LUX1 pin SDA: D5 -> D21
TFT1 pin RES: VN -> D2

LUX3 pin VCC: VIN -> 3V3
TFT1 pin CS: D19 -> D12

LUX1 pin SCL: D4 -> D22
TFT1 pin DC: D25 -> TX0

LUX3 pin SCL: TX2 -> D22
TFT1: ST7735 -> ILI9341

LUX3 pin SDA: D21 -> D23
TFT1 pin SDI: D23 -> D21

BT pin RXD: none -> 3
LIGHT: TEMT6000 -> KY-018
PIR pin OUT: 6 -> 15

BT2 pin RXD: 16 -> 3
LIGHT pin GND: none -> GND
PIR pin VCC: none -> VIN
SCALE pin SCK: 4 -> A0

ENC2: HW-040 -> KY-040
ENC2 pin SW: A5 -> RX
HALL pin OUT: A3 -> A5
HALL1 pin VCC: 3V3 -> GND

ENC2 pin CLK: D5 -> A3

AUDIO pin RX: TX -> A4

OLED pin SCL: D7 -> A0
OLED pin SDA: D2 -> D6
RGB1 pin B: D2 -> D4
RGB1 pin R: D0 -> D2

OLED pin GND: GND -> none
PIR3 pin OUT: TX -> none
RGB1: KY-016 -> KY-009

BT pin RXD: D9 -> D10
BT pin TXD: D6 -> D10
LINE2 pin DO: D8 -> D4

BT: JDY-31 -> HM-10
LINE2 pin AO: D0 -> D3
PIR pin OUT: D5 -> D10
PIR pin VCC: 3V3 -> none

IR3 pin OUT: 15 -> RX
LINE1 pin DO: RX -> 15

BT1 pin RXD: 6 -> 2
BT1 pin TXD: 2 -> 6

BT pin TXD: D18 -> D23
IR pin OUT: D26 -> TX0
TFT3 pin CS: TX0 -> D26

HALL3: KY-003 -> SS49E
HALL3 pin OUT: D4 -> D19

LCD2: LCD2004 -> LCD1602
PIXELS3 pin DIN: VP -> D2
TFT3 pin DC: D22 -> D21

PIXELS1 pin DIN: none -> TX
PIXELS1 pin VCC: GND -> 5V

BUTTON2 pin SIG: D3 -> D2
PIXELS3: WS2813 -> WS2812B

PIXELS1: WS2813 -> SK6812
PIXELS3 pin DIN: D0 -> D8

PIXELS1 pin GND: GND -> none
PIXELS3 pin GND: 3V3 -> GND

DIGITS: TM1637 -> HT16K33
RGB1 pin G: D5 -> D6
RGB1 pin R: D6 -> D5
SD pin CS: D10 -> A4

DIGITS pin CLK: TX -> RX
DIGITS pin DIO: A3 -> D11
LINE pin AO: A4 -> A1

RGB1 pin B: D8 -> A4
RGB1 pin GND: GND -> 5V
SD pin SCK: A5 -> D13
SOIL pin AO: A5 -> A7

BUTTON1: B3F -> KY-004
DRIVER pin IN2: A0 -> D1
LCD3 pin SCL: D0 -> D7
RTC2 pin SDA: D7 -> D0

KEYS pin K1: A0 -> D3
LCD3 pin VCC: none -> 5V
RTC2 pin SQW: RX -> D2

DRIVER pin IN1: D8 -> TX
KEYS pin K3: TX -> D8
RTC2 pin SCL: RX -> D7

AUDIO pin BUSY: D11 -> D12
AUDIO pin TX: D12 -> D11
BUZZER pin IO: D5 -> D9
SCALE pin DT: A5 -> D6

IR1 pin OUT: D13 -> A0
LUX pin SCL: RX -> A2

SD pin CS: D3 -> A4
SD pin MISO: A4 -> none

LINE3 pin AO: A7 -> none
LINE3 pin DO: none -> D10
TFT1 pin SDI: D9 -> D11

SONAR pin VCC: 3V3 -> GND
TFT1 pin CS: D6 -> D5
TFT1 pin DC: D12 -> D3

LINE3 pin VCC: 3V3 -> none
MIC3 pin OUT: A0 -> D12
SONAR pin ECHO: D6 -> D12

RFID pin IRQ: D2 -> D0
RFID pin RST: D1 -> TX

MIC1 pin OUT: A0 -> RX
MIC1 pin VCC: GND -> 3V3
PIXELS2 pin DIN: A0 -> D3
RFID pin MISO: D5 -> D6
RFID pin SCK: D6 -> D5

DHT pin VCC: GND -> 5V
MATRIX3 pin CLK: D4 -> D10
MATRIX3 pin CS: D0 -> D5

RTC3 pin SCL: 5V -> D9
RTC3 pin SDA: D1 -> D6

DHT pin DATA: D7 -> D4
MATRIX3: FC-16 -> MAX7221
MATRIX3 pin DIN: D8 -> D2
● ● ● ● ●
** EXERCISE GOAL **
Please transcribe exactly the lines above from the line that has "ENC2 pin CLK: D5 -> A3" up to and including the line that has "RGB1 pin GND: GND -> 5V"; no other line belongs in the answer.

** SOLUTION TO THE EXERCISE **
ENC2 pin CLK: D5 -> A3

AUDIO pin RX: TX -> A4

OLED pin SCL: D7 -> A0
OLED pin SDA: D2 -> D6
RGB1 pin B: D2 -> D4
RGB1 pin R: D0 -> D2

OLED pin GND: GND -> none
PIR3 pin OUT: TX -> none
RGB1: KY-016 -> KY-009

BT pin RXD: D9 -> D10
BT pin TXD: D6 -> D10
LINE2 pin DO: D8 -> D4

BT: JDY-31 -> HM-10
LINE2 pin AO: D0 -> D3
PIR pin OUT: D5 -> D10
PIR pin VCC: 3V3 -> none

IR3 pin OUT: 15 -> RX
LINE1 pin DO: RX -> 15

BT1 pin RXD: 6 -> 2
BT1 pin TXD: 2 -> 6

BT pin TXD: D18 -> D23
IR pin OUT: D26 -> TX0
TFT3 pin CS: TX0 -> D26

HALL3: KY-003 -> SS49E
HALL3 pin OUT: D4 -> D19

LCD2: LCD2004 -> LCD1602
PIXELS3 pin DIN: VP -> D2
TFT3 pin DC: D22 -> D21

PIXELS1 pin DIN: none -> TX
PIXELS1 pin VCC: GND -> 5V

BUTTON2 pin SIG: D3 -> D2
PIXELS3: WS2813 -> WS2812B

PIXELS1: WS2813 -> SK6812
PIXELS3 pin DIN: D0 -> D8

PIXELS1 pin GND: GND -> none
PIXELS3 pin GND: 3V3 -> GND

DIGITS: TM1637 -> HT16K33
RGB1 pin G: D5 -> D6
RGB1 pin R: D6 -> D5
SD pin CS: D10 -> A4

DIGITS pin CLK: TX -> RX
DIGITS pin DIO: A3 -> D11
LINE pin AO: A4 -> A1

RGB1 pin B: D8 -> A4
RGB1 pin GND: GND -> 5V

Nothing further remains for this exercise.